Data lines:
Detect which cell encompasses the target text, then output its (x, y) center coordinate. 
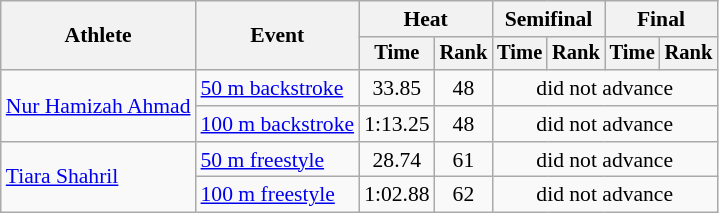
28.74 (396, 160)
50 m backstroke (278, 88)
Event (278, 36)
100 m backstroke (278, 124)
1:02.88 (396, 195)
33.85 (396, 88)
61 (464, 160)
Tiara Shahril (98, 178)
Heat (426, 19)
Final (661, 19)
50 m freestyle (278, 160)
1:13.25 (396, 124)
Athlete (98, 36)
100 m freestyle (278, 195)
Nur Hamizah Ahmad (98, 106)
Semifinal (548, 19)
62 (464, 195)
Locate the cell with the specified text and output its [X, Y] center coordinate. 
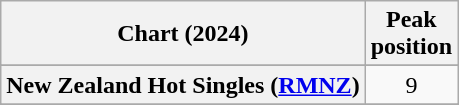
Peakposition [411, 34]
New Zealand Hot Singles (RMNZ) [183, 85]
Chart (2024) [183, 34]
9 [411, 85]
Identify which cell holds the provided text, then report its [x, y] central coordinate. 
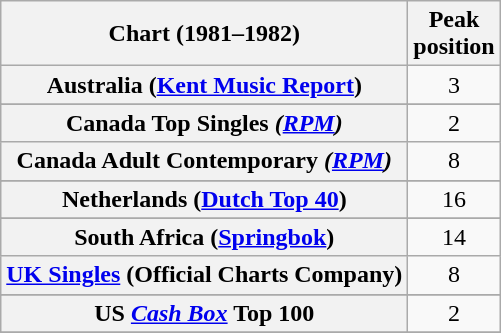
South Africa (Springbok) [204, 237]
16 [454, 199]
3 [454, 85]
Australia (Kent Music Report) [204, 85]
Canada Top Singles (RPM) [204, 123]
Netherlands (Dutch Top 40) [204, 199]
US Cash Box Top 100 [204, 313]
Chart (1981–1982) [204, 34]
Canada Adult Contemporary (RPM) [204, 161]
UK Singles (Official Charts Company) [204, 275]
Peakposition [454, 34]
14 [454, 237]
From the cell containing the given text, extract its center point as (X, Y) coordinate. 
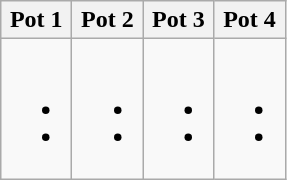
Pot 2 (108, 20)
Pot 1 (36, 20)
Pot 4 (250, 20)
Pot 3 (178, 20)
Detect which cell encompasses the target text, then output its [x, y] center coordinate. 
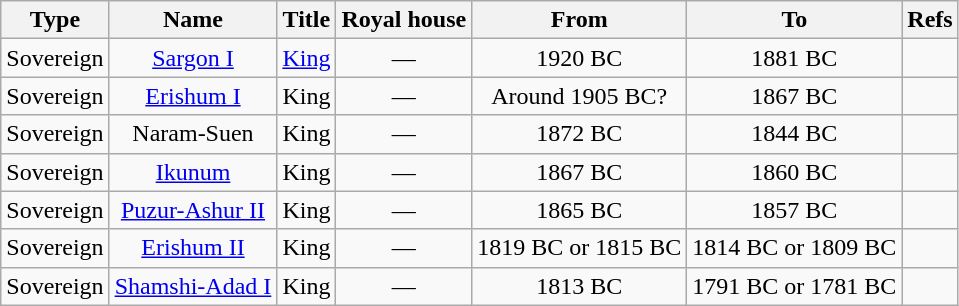
1791 BC or 1781 BC [794, 286]
Around 1905 BC? [580, 96]
Name [193, 20]
1857 BC [794, 210]
Refs [930, 20]
Puzur-Ashur II [193, 210]
1872 BC [580, 134]
Shamshi-Adad I [193, 286]
Erishum II [193, 248]
1920 BC [580, 58]
From [580, 20]
1865 BC [580, 210]
Sargon I [193, 58]
1819 BC or 1815 BC [580, 248]
Naram-Suen [193, 134]
Royal house [404, 20]
1860 BC [794, 172]
1814 BC or 1809 BC [794, 248]
Type [55, 20]
1813 BC [580, 286]
To [794, 20]
Ikunum [193, 172]
1844 BC [794, 134]
Title [306, 20]
Erishum I [193, 96]
1881 BC [794, 58]
Search for the cell housing the specified text and yield its (X, Y) center coordinate. 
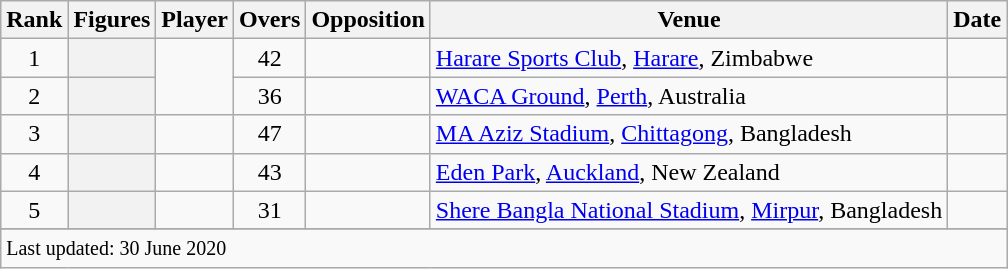
5 (34, 210)
Figures (112, 20)
36 (270, 96)
3 (34, 134)
Venue (688, 20)
Shere Bangla National Stadium, Mirpur, Bangladesh (688, 210)
Overs (270, 20)
4 (34, 172)
1 (34, 58)
Rank (34, 20)
Player (195, 20)
Eden Park, Auckland, New Zealand (688, 172)
Last updated: 30 June 2020 (504, 248)
Date (978, 20)
WACA Ground, Perth, Australia (688, 96)
42 (270, 58)
Harare Sports Club, Harare, Zimbabwe (688, 58)
43 (270, 172)
2 (34, 96)
MA Aziz Stadium, Chittagong, Bangladesh (688, 134)
Opposition (368, 20)
31 (270, 210)
47 (270, 134)
Identify which cell holds the provided text, then report its (x, y) central coordinate. 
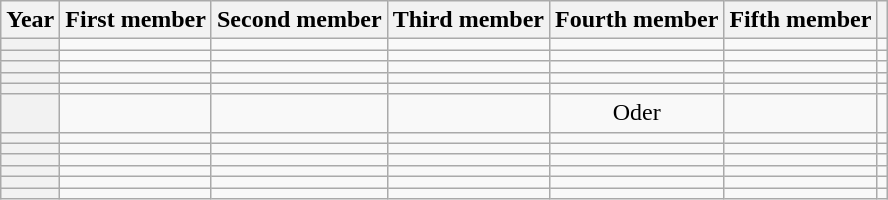
Year (30, 20)
Oder (637, 113)
Fourth member (637, 20)
Fifth member (800, 20)
First member (136, 20)
Second member (299, 20)
Third member (468, 20)
Locate the cell with the specified text and output its [X, Y] center coordinate. 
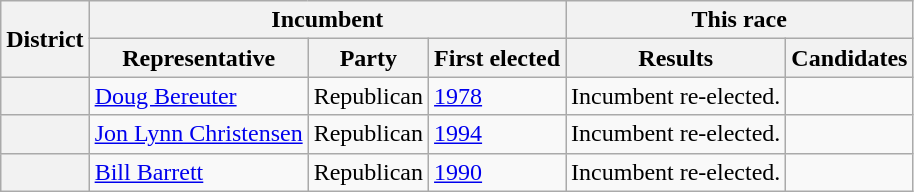
Candidates [850, 58]
Party [368, 58]
Results [676, 58]
Incumbent [327, 20]
Representative [198, 58]
1990 [498, 172]
District [45, 39]
1978 [498, 96]
Bill Barrett [198, 172]
First elected [498, 58]
Doug Bereuter [198, 96]
Jon Lynn Christensen [198, 134]
1994 [498, 134]
This race [740, 20]
Locate the cell with the specified text and output its (X, Y) center coordinate. 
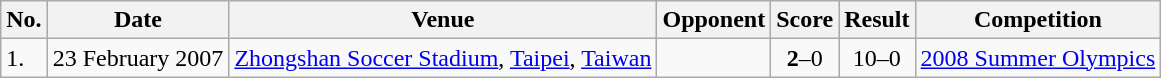
Venue (443, 20)
2–0 (805, 58)
Competition (1038, 20)
1. (24, 58)
Result (877, 20)
Date (138, 20)
Opponent (714, 20)
23 February 2007 (138, 58)
No. (24, 20)
Score (805, 20)
10–0 (877, 58)
Zhongshan Soccer Stadium, Taipei, Taiwan (443, 58)
2008 Summer Olympics (1038, 58)
Scan for the cell matching the given text and deliver its (X, Y) coordinate at center. 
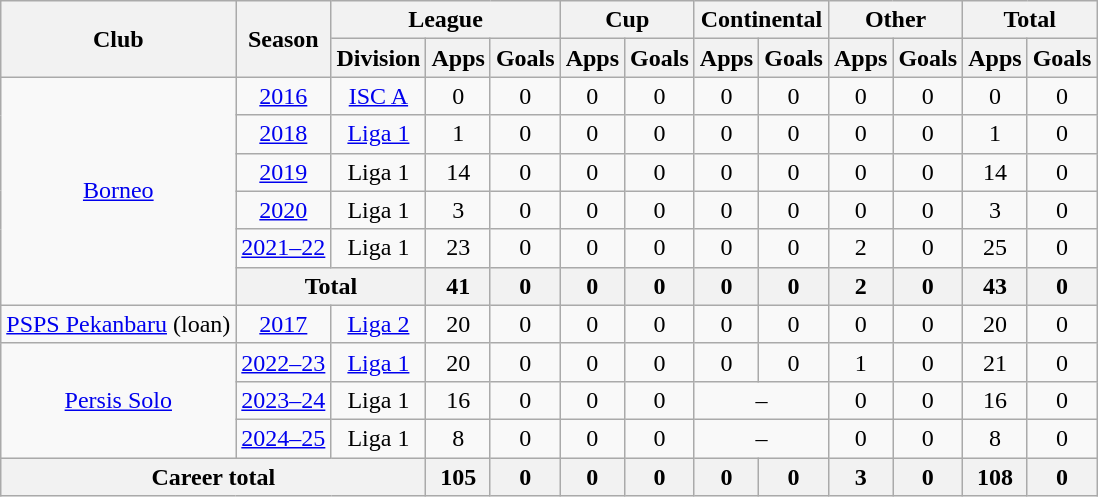
25 (995, 248)
21 (995, 362)
23 (458, 248)
Career total (214, 477)
ISC A (378, 96)
Club (118, 39)
Other (895, 20)
2019 (284, 172)
Persis Solo (118, 400)
Division (378, 58)
Cup (627, 20)
2021–22 (284, 248)
2018 (284, 134)
PSPS Pekanbaru (loan) (118, 324)
Borneo (118, 191)
Season (284, 39)
108 (995, 477)
League (446, 20)
2022–23 (284, 362)
2023–24 (284, 400)
2017 (284, 324)
105 (458, 477)
2020 (284, 210)
Liga 2 (378, 324)
Continental (761, 20)
2024–25 (284, 438)
43 (995, 286)
41 (458, 286)
2016 (284, 96)
Capture the cell that displays the provided text and extract its (x, y) central coordinate. 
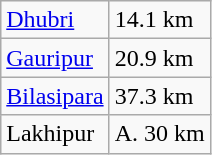
Lakhipur (55, 134)
14.1 km (160, 20)
20.9 km (160, 58)
Dhubri (55, 20)
Bilasipara (55, 96)
Gauripur (55, 58)
37.3 km (160, 96)
A. 30 km (160, 134)
Extract the [x, y] coordinate from the center of the cell holding the provided text.  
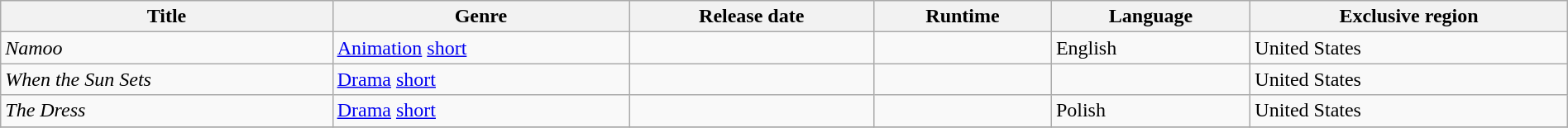
Genre [481, 17]
Animation short [481, 48]
The Dress [167, 111]
Release date [752, 17]
Polish [1150, 111]
Exclusive region [1409, 17]
When the Sun Sets [167, 79]
Runtime [963, 17]
Title [167, 17]
English [1150, 48]
Namoo [167, 48]
Language [1150, 17]
Identify which cell holds the provided text, then report its (X, Y) central coordinate. 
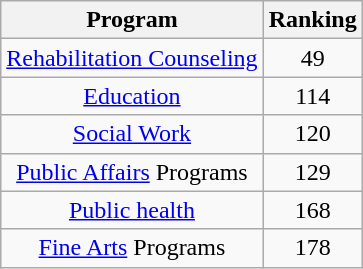
168 (312, 210)
49 (312, 58)
120 (312, 134)
Ranking (312, 20)
114 (312, 96)
Public Affairs Programs (132, 172)
129 (312, 172)
Fine Arts Programs (132, 248)
Public health (132, 210)
Rehabilitation Counseling (132, 58)
Social Work (132, 134)
178 (312, 248)
Program (132, 20)
Education (132, 96)
Return (X, Y) of the center of cell containing provided text 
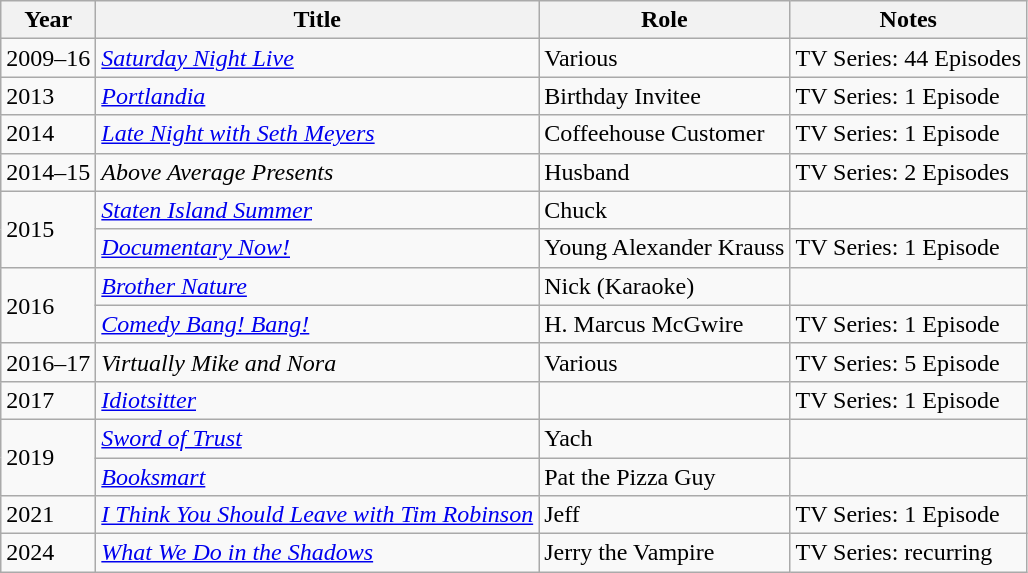
Idiotsitter (318, 400)
Above Average Presents (318, 172)
Pat the Pizza Guy (664, 477)
TV Series: 2 Episodes (908, 172)
Birthday Invitee (664, 96)
Saturday Night Live (318, 58)
Title (318, 20)
Brother Nature (318, 286)
H. Marcus McGwire (664, 324)
Role (664, 20)
Booksmart (318, 477)
2009–16 (48, 58)
2016–17 (48, 362)
Comedy Bang! Bang! (318, 324)
Nick (Karaoke) (664, 286)
Jeff (664, 515)
Yach (664, 438)
Year (48, 20)
What We Do in the Shadows (318, 553)
Young Alexander Krauss (664, 248)
2013 (48, 96)
TV Series: 5 Episode (908, 362)
Portlandia (318, 96)
Jerry the Vampire (664, 553)
Virtually Mike and Nora (318, 362)
Chuck (664, 210)
Documentary Now! (318, 248)
2024 (48, 553)
2017 (48, 400)
TV Series: 44 Episodes (908, 58)
Late Night with Seth Meyers (318, 134)
Staten Island Summer (318, 210)
Husband (664, 172)
TV Series: recurring (908, 553)
2016 (48, 305)
Sword of Trust (318, 438)
Notes (908, 20)
2014 (48, 134)
2019 (48, 457)
Coffeehouse Customer (664, 134)
2021 (48, 515)
I Think You Should Leave with Tim Robinson (318, 515)
2015 (48, 229)
2014–15 (48, 172)
Pinpoint the cell where the given text exists, returning its (X, Y) midpoint coordinate. 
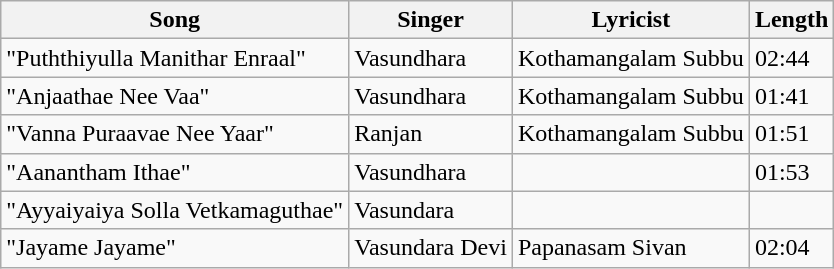
02:04 (791, 248)
01:51 (791, 134)
Ranjan (431, 134)
02:44 (791, 58)
Vasundara Devi (431, 248)
Singer (431, 20)
Song (175, 20)
"Ayyaiyaiya Solla Vetkamaguthae" (175, 210)
Lyricist (630, 20)
Length (791, 20)
"Anjaathae Nee Vaa" (175, 96)
Papanasam Sivan (630, 248)
"Vanna Puraavae Nee Yaar" (175, 134)
Vasundara (431, 210)
01:41 (791, 96)
"Puththiyulla Manithar Enraal" (175, 58)
01:53 (791, 172)
"Jayame Jayame" (175, 248)
"Aanantham Ithae" (175, 172)
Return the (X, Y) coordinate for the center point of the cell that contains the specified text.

Written task: Extract every line from the lines above that contains the word "specified".

Written response:
Locate the cell with the specified text and output its [X, Y] center coordinate. 
Search for the cell housing the specified text and yield its (X, Y) center coordinate. 
Locate the cell with the specified text and output its [X, Y] center coordinate. 
Locate the cell with the specified text and output its (X, Y) center coordinate. 
Return the (X, Y) coordinate for the center point of the cell that contains the specified text.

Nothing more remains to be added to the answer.